== Segment start ==

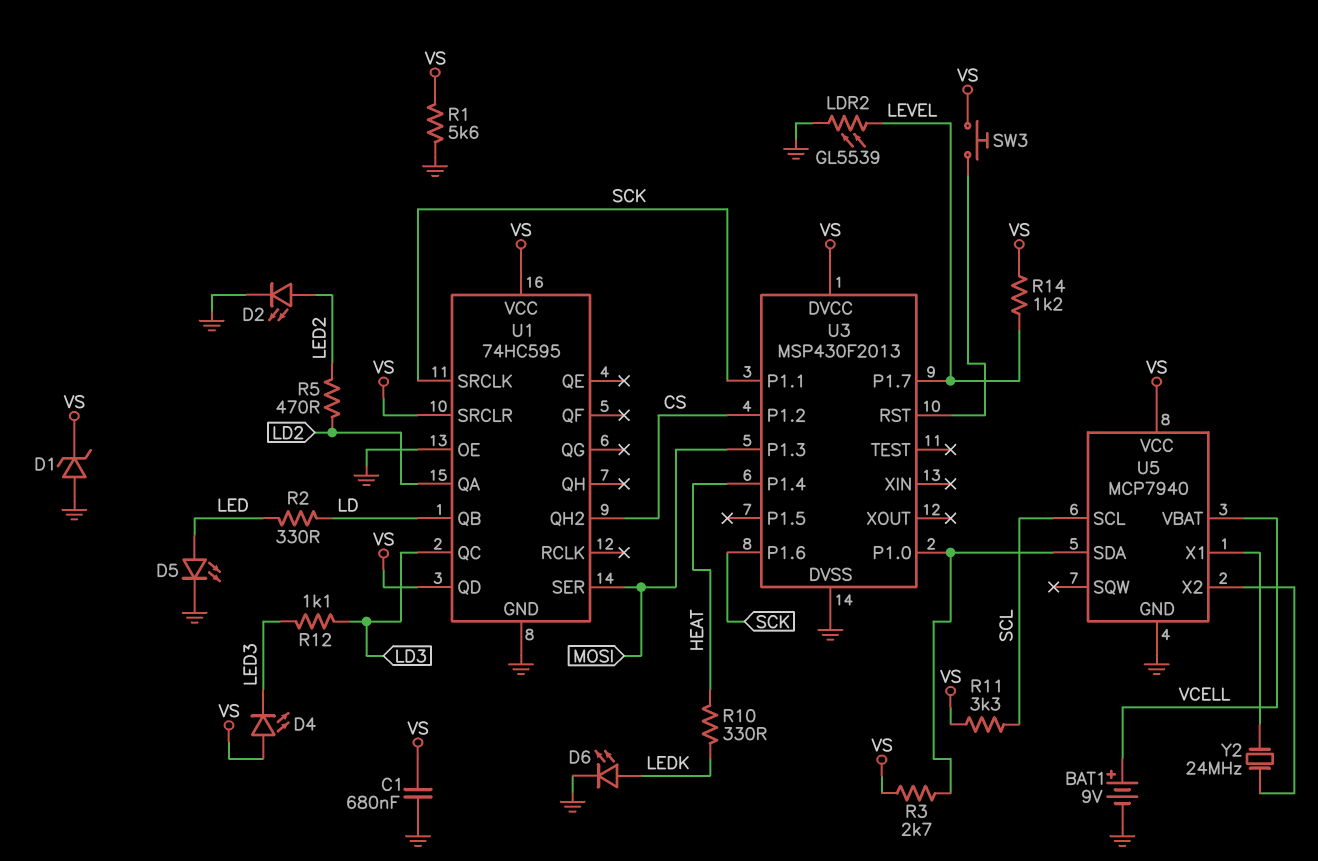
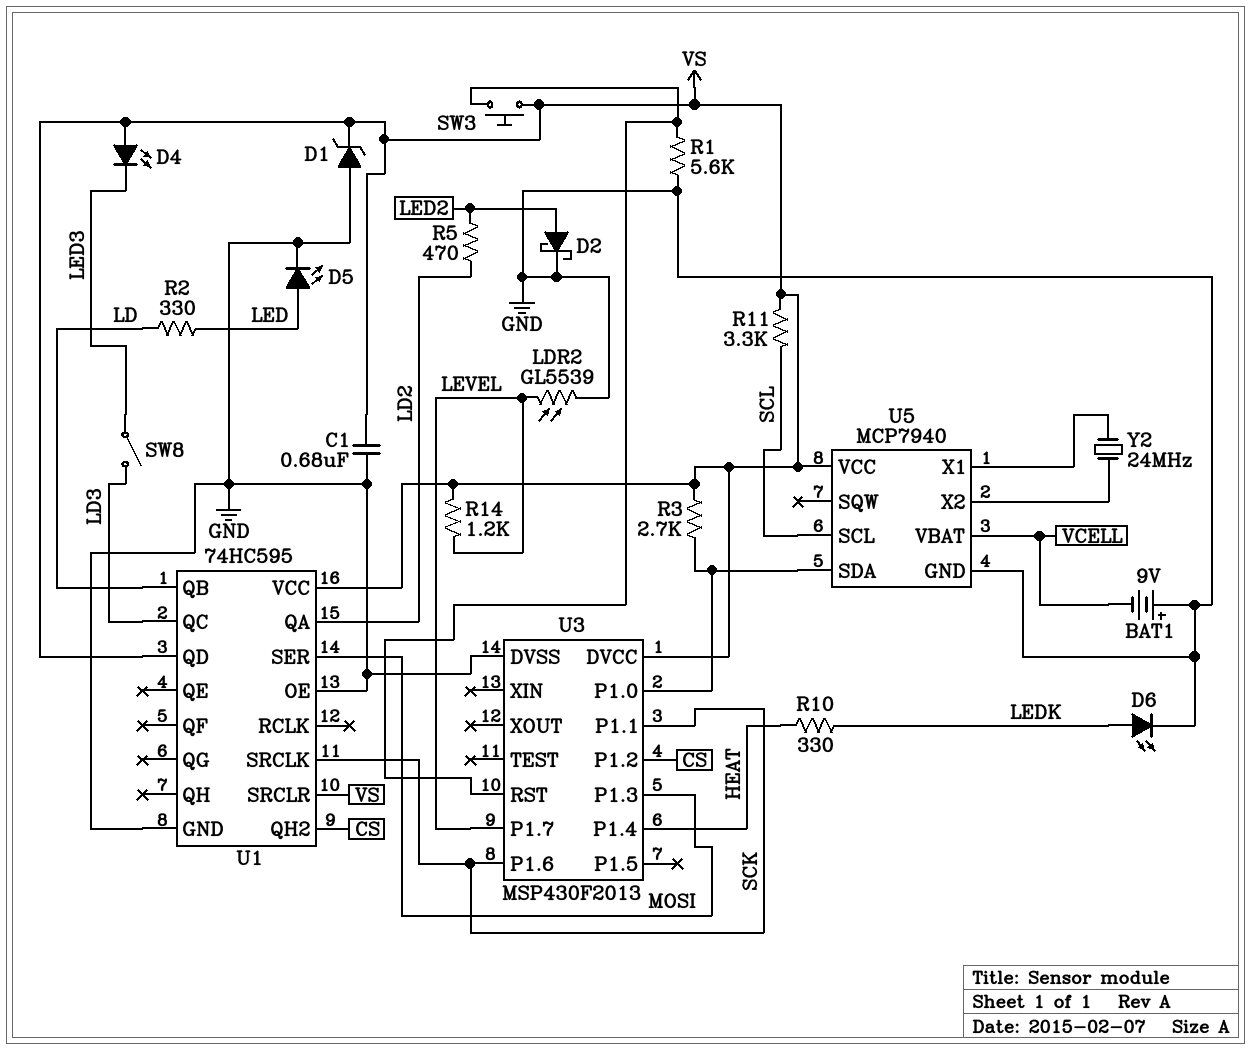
BAT1: 9V (plus VCELL, minus GND) -> 9V (plus GND, minus VCELL)
D2: LED (A LED2, K GND) -> schottky (A LED2, K GND)
R1: 5.6k (GND, VS) -> 5.6k (GND, U3/RST)
R12: 1.1k (LD3, LED3) -> none
SW8: none -> switch (LD3, LED3)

== Segment end ==

*EXERCISE PROMPT*
Please output every record above exactly as written, leaving out the pictures.

*RESULT OF THIS EXERCISE*
BAT1: 9V (plus VCELL, minus GND) -> 9V (plus GND, minus VCELL)
D2: LED (A LED2, K GND) -> schottky (A LED2, K GND)
R1: 5.6k (GND, VS) -> 5.6k (GND, U3/RST)
R12: 1.1k (LD3, LED3) -> none
SW8: none -> switch (LD3, LED3)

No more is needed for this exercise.